__What is expected__.
Excluding images, repeat the data exactly as given.

__Available data__.
::::::::::

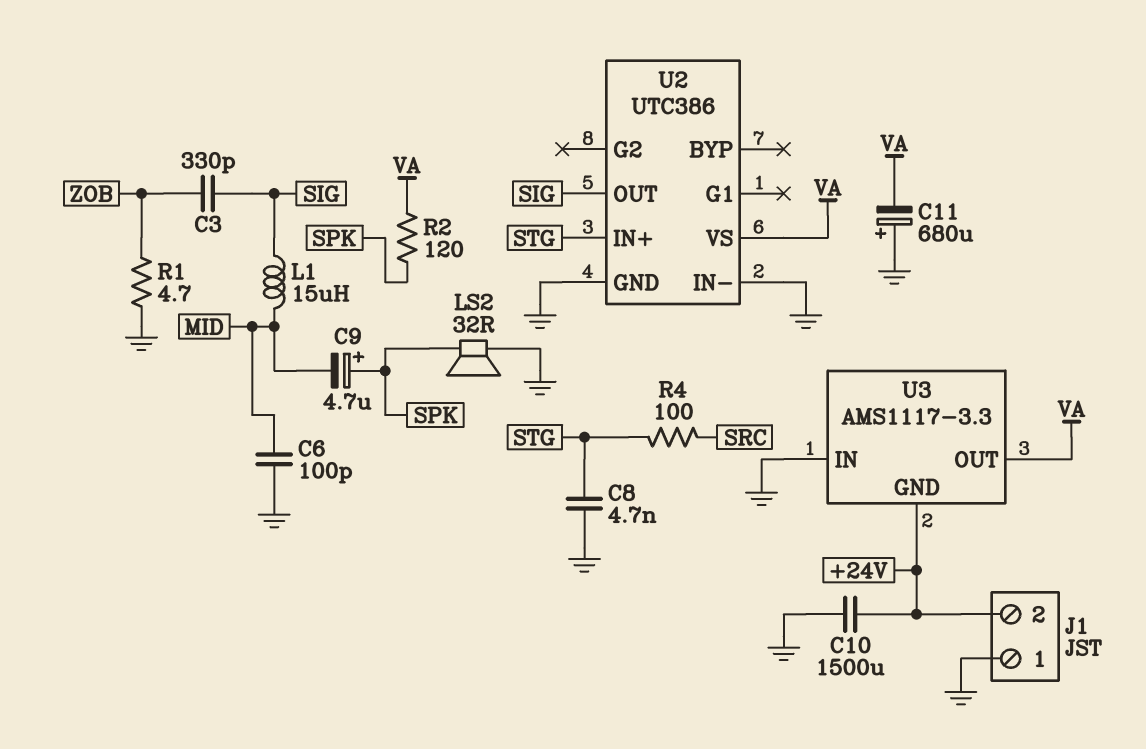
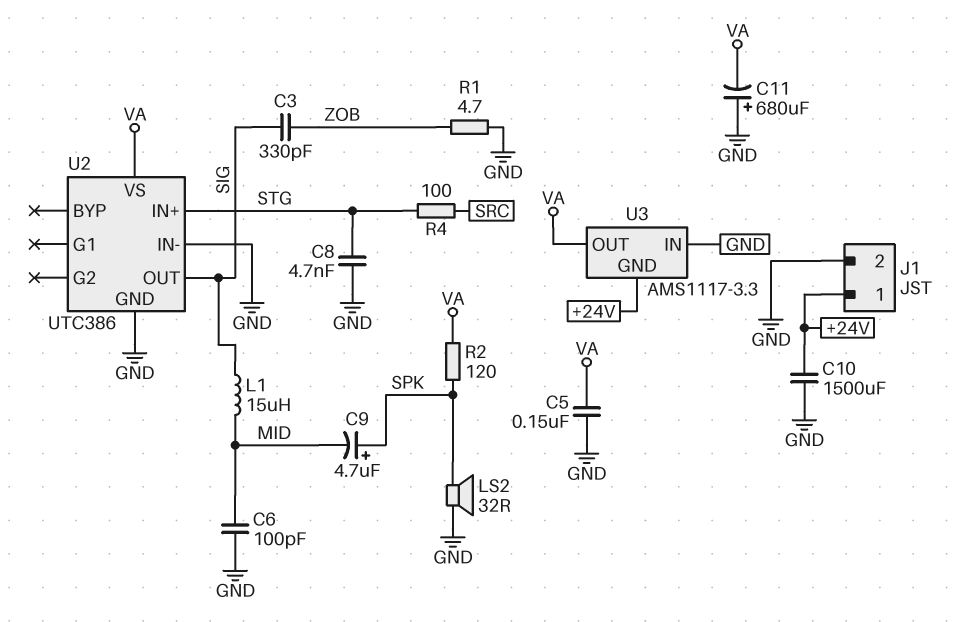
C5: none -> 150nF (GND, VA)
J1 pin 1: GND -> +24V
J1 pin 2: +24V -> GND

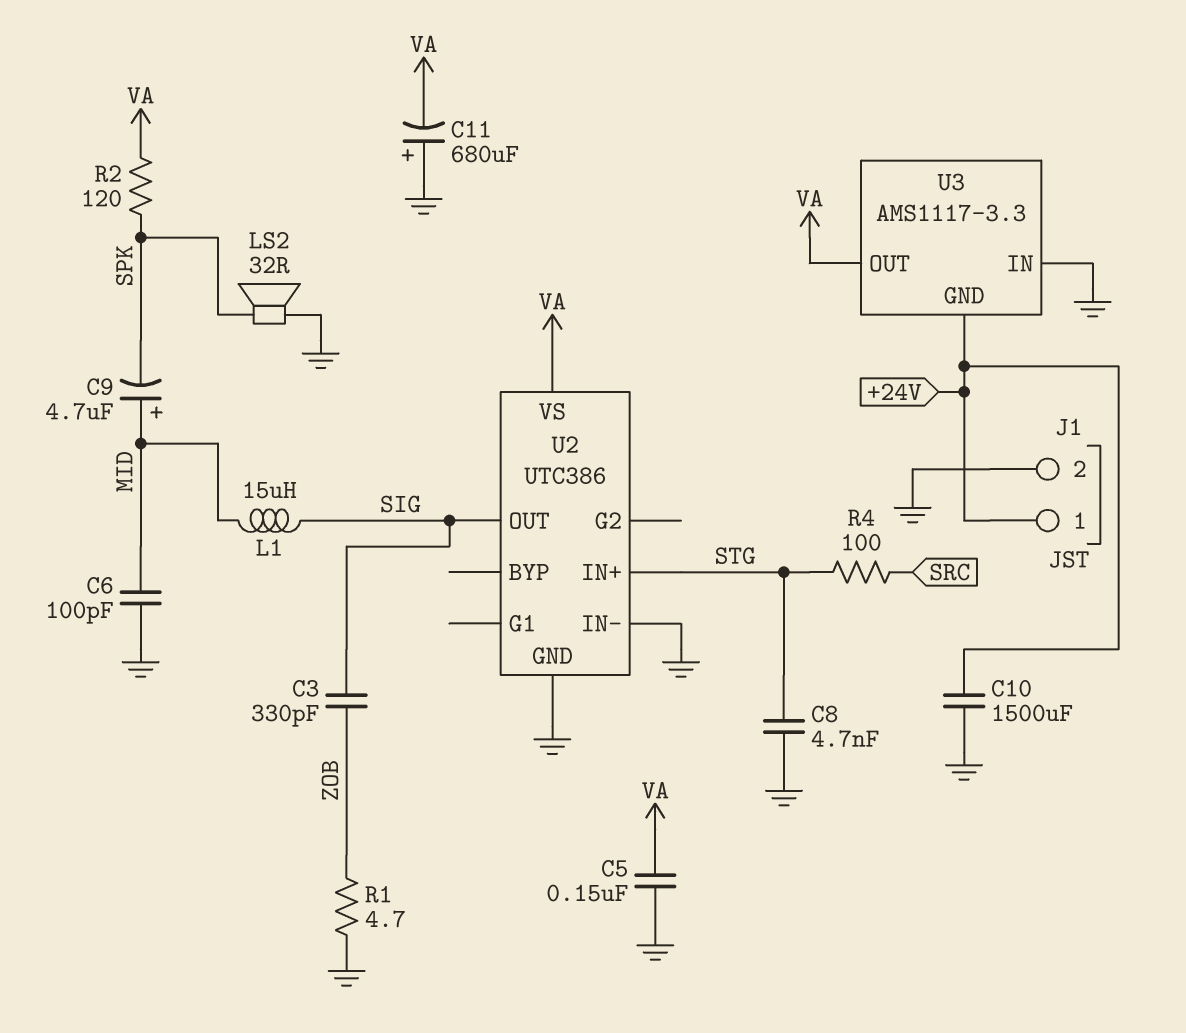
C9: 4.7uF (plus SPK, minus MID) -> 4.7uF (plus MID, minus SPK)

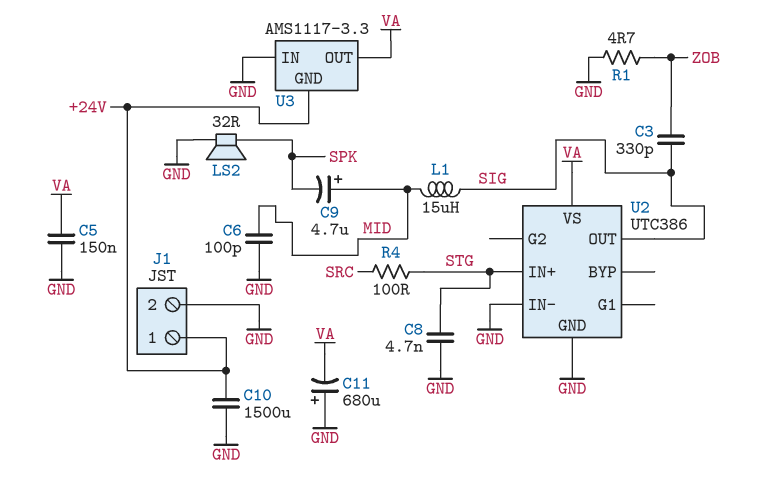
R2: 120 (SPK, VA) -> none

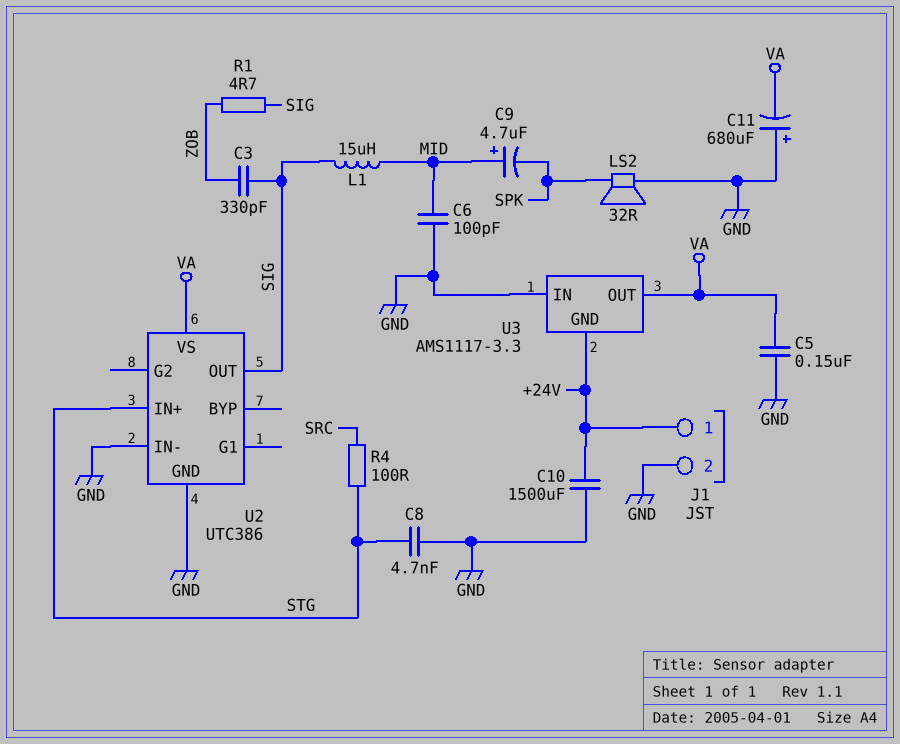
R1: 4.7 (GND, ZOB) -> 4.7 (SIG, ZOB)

::::::::::

__Exercise answer__.
C5: none -> 150nF (GND, VA)
J1 pin 1: GND -> +24V
J1 pin 2: +24V -> GND

C9: 4.7uF (plus SPK, minus MID) -> 4.7uF (plus MID, minus SPK)

R2: 120 (SPK, VA) -> none

R1: 4.7 (GND, ZOB) -> 4.7 (SIG, ZOB)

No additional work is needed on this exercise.